**Work item:**
What is wanted is the full listing, word for word, without its pictures.

↓↓↓

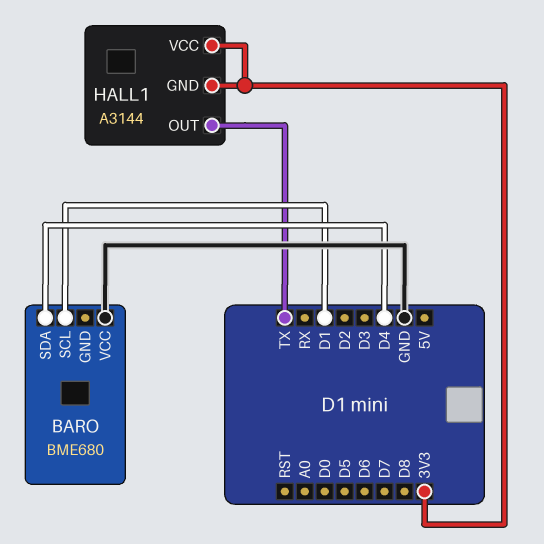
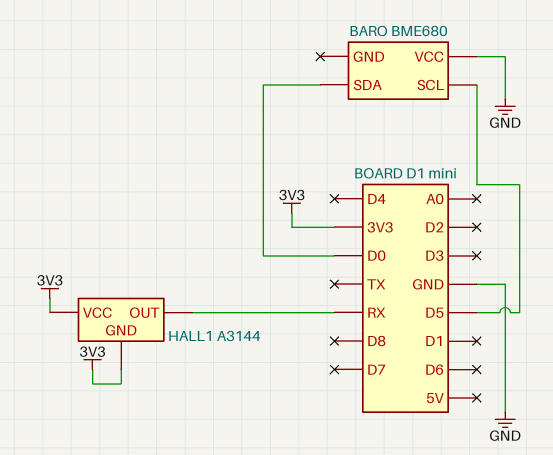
BARO pin SCL: D1 -> D5
BARO pin SDA: D4 -> D0
HALL1 pin OUT: TX -> RX

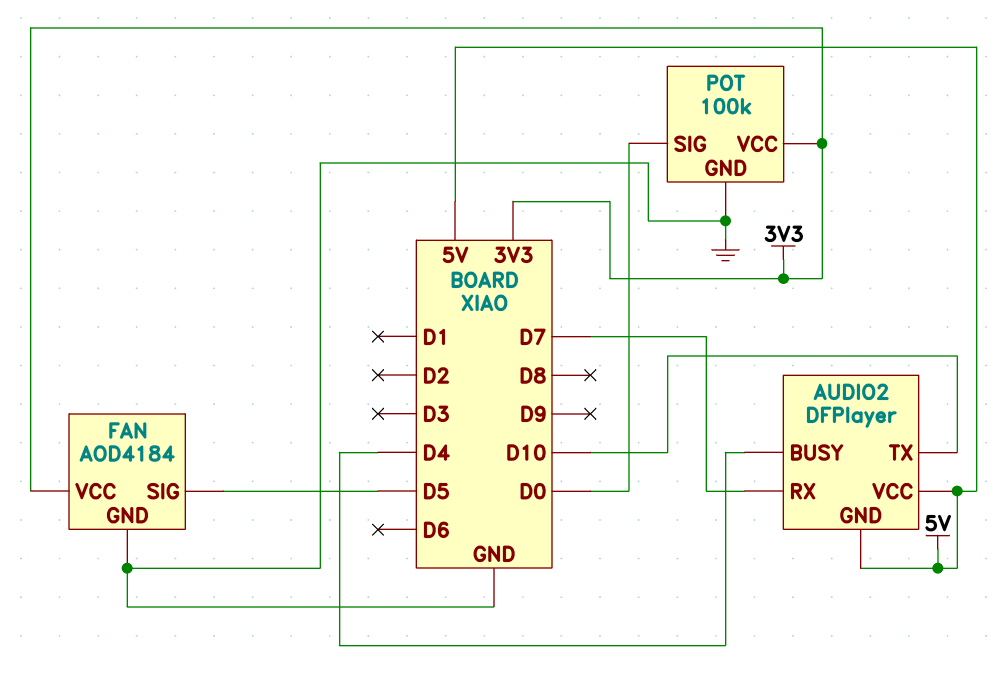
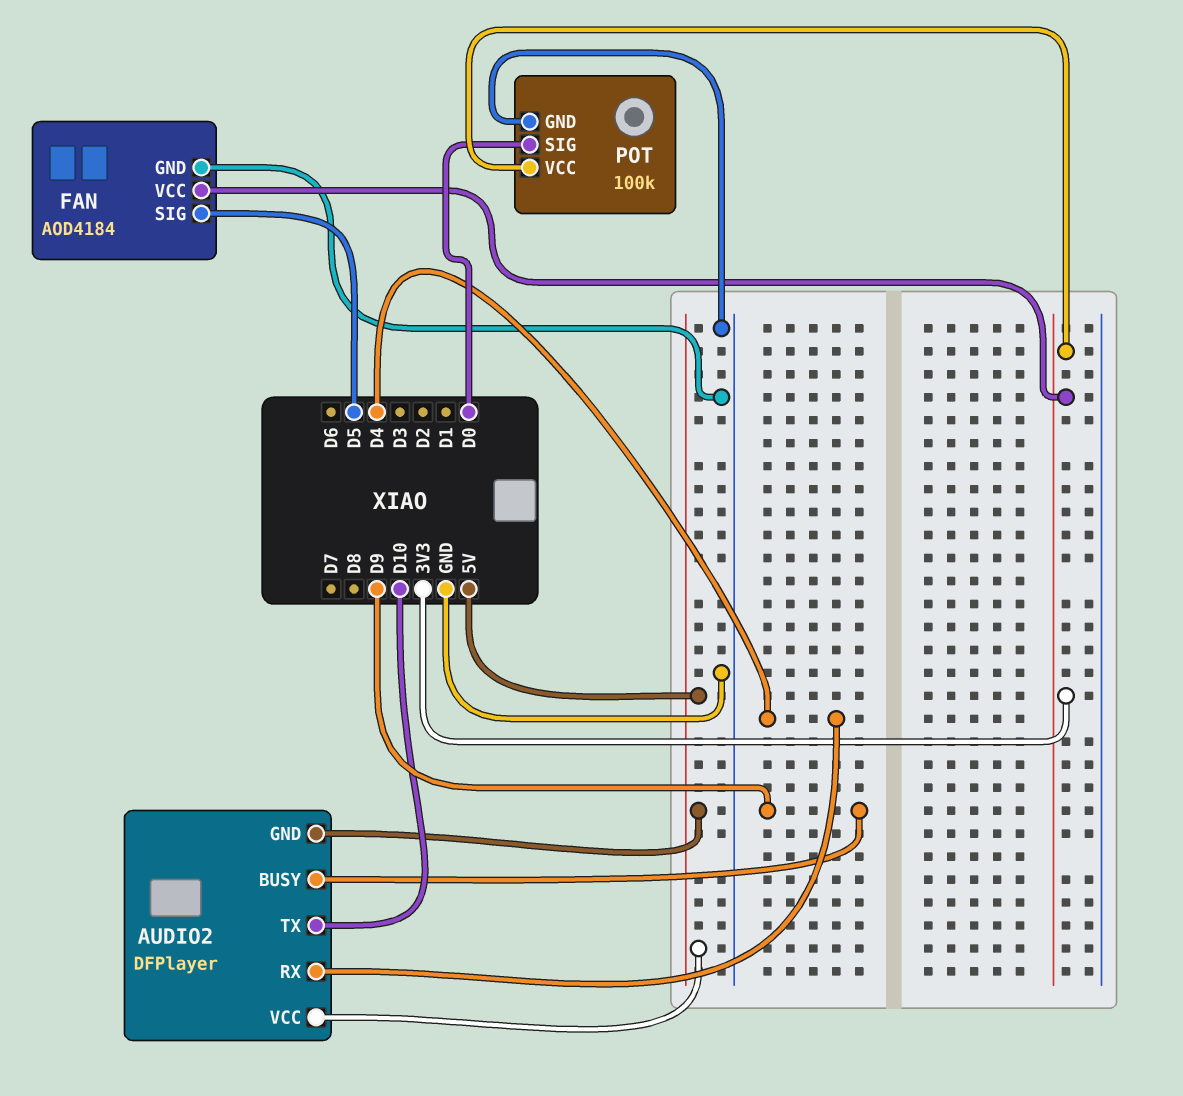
AUDIO2 pin BUSY: D4 -> D9
AUDIO2 pin RX: D7 -> D4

↑↑↑

**Answer for the task:**
BARO pin SCL: D1 -> D5
BARO pin SDA: D4 -> D0
HALL1 pin OUT: TX -> RX

AUDIO2 pin BUSY: D4 -> D9
AUDIO2 pin RX: D7 -> D4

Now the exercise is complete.